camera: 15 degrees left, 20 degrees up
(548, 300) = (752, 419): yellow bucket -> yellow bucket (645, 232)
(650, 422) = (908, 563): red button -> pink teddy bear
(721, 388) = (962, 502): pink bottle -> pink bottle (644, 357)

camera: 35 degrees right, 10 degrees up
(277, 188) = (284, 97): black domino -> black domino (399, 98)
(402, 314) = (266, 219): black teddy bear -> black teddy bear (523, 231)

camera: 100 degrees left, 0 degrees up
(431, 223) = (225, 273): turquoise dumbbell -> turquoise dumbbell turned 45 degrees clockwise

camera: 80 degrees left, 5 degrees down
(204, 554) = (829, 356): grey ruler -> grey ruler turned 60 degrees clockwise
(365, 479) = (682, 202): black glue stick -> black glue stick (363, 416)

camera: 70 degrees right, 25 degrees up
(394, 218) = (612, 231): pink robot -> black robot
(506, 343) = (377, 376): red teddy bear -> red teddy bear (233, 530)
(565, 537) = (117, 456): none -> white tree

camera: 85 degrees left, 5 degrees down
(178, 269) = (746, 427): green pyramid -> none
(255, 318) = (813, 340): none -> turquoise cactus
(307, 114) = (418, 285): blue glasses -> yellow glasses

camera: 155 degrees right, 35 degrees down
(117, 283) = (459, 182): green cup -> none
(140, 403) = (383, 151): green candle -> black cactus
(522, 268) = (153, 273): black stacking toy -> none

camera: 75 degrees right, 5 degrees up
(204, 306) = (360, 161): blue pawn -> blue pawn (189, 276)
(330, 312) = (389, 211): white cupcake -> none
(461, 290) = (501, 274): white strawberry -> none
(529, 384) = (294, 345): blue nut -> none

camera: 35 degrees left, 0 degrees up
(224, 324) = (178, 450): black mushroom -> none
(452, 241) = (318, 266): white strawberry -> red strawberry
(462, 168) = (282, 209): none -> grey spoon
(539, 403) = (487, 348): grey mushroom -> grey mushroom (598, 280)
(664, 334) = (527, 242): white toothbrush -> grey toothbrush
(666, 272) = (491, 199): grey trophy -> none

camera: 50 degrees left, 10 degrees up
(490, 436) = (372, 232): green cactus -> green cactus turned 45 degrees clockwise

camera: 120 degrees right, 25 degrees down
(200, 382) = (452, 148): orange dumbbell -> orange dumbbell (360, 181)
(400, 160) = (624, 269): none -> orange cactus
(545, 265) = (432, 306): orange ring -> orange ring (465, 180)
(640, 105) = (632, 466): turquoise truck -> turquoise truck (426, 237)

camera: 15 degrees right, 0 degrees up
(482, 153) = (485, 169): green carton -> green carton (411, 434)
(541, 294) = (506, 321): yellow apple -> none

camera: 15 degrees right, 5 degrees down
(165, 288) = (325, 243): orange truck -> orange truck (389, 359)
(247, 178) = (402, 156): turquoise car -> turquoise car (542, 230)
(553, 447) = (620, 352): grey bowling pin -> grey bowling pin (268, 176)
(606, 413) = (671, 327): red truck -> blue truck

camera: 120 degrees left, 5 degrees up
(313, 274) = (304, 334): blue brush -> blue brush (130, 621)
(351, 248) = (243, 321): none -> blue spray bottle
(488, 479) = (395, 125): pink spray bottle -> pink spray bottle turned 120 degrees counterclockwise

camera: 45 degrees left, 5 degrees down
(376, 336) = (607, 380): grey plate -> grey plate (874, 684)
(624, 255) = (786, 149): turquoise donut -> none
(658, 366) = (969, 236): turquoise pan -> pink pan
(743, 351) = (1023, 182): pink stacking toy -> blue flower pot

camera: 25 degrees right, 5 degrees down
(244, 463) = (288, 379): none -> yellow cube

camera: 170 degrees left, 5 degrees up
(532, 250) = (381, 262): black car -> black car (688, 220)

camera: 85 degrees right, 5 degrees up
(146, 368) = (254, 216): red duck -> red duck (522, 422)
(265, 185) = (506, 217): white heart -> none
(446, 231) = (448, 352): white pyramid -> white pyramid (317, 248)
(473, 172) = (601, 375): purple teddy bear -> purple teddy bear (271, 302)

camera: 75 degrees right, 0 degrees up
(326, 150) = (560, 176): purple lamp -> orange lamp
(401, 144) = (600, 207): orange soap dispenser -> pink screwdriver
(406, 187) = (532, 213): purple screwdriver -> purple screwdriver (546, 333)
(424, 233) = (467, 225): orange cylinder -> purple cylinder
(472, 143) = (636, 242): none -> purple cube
▬▬▬▬▬▬▬▬▬▬
■ Work required:
Could you retype every line of the data exactly?

■ Output:
camera: 15 degrees left, 20 degrees up
(548, 300) = (752, 419): yellow bucket -> yellow bucket (645, 232)
(650, 422) = (908, 563): red button -> pink teddy bear
(721, 388) = (962, 502): pink bottle -> pink bottle (644, 357)

camera: 35 degrees right, 10 degrees up
(277, 188) = (284, 97): black domino -> black domino (399, 98)
(402, 314) = (266, 219): black teddy bear -> black teddy bear (523, 231)

camera: 100 degrees left, 0 degrees up
(431, 223) = (225, 273): turquoise dumbbell -> turquoise dumbbell turned 45 degrees clockwise

camera: 80 degrees left, 5 degrees down
(204, 554) = (829, 356): grey ruler -> grey ruler turned 60 degrees clockwise
(365, 479) = (682, 202): black glue stick -> black glue stick (363, 416)

camera: 70 degrees right, 25 degrees up
(394, 218) = (612, 231): pink robot -> black robot
(506, 343) = (377, 376): red teddy bear -> red teddy bear (233, 530)
(565, 537) = (117, 456): none -> white tree

camera: 85 degrees left, 5 degrees down
(178, 269) = (746, 427): green pyramid -> none
(255, 318) = (813, 340): none -> turquoise cactus
(307, 114) = (418, 285): blue glasses -> yellow glasses

camera: 155 degrees right, 35 degrees down
(117, 283) = (459, 182): green cup -> none
(140, 403) = (383, 151): green candle -> black cactus
(522, 268) = (153, 273): black stacking toy -> none

camera: 75 degrees right, 5 degrees up
(204, 306) = (360, 161): blue pawn -> blue pawn (189, 276)
(330, 312) = (389, 211): white cupcake -> none
(461, 290) = (501, 274): white strawberry -> none
(529, 384) = (294, 345): blue nut -> none

camera: 35 degrees left, 0 degrees up
(224, 324) = (178, 450): black mushroom -> none
(452, 241) = (318, 266): white strawberry -> red strawberry
(462, 168) = (282, 209): none -> grey spoon
(539, 403) = (487, 348): grey mushroom -> grey mushroom (598, 280)
(664, 334) = (527, 242): white toothbrush -> grey toothbrush
(666, 272) = (491, 199): grey trophy -> none

camera: 50 degrees left, 10 degrees up
(490, 436) = (372, 232): green cactus -> green cactus turned 45 degrees clockwise

camera: 120 degrees right, 25 degrees down
(200, 382) = (452, 148): orange dumbbell -> orange dumbbell (360, 181)
(400, 160) = (624, 269): none -> orange cactus
(545, 265) = (432, 306): orange ring -> orange ring (465, 180)
(640, 105) = (632, 466): turquoise truck -> turquoise truck (426, 237)

camera: 15 degrees right, 0 degrees up
(482, 153) = (485, 169): green carton -> green carton (411, 434)
(541, 294) = (506, 321): yellow apple -> none

camera: 15 degrees right, 5 degrees down
(165, 288) = (325, 243): orange truck -> orange truck (389, 359)
(247, 178) = (402, 156): turquoise car -> turquoise car (542, 230)
(553, 447) = (620, 352): grey bowling pin -> grey bowling pin (268, 176)
(606, 413) = (671, 327): red truck -> blue truck

camera: 120 degrees left, 5 degrees up
(313, 274) = (304, 334): blue brush -> blue brush (130, 621)
(351, 248) = (243, 321): none -> blue spray bottle
(488, 479) = (395, 125): pink spray bottle -> pink spray bottle turned 120 degrees counterclockwise

camera: 45 degrees left, 5 degrees down
(376, 336) = (607, 380): grey plate -> grey plate (874, 684)
(624, 255) = (786, 149): turquoise donut -> none
(658, 366) = (969, 236): turquoise pan -> pink pan
(743, 351) = (1023, 182): pink stacking toy -> blue flower pot

camera: 25 degrees right, 5 degrees down
(244, 463) = (288, 379): none -> yellow cube

camera: 170 degrees left, 5 degrees up
(532, 250) = (381, 262): black car -> black car (688, 220)

camera: 85 degrees right, 5 degrees up
(146, 368) = (254, 216): red duck -> red duck (522, 422)
(265, 185) = (506, 217): white heart -> none
(446, 231) = (448, 352): white pyramid -> white pyramid (317, 248)
(473, 172) = (601, 375): purple teddy bear -> purple teddy bear (271, 302)

camera: 75 degrees right, 0 degrees up
(326, 150) = (560, 176): purple lamp -> orange lamp
(401, 144) = (600, 207): orange soap dispenser -> pink screwdriver
(406, 187) = (532, 213): purple screwdriver -> purple screwdriver (546, 333)
(424, 233) = (467, 225): orange cylinder -> purple cylinder
(472, 143) = (636, 242): none -> purple cube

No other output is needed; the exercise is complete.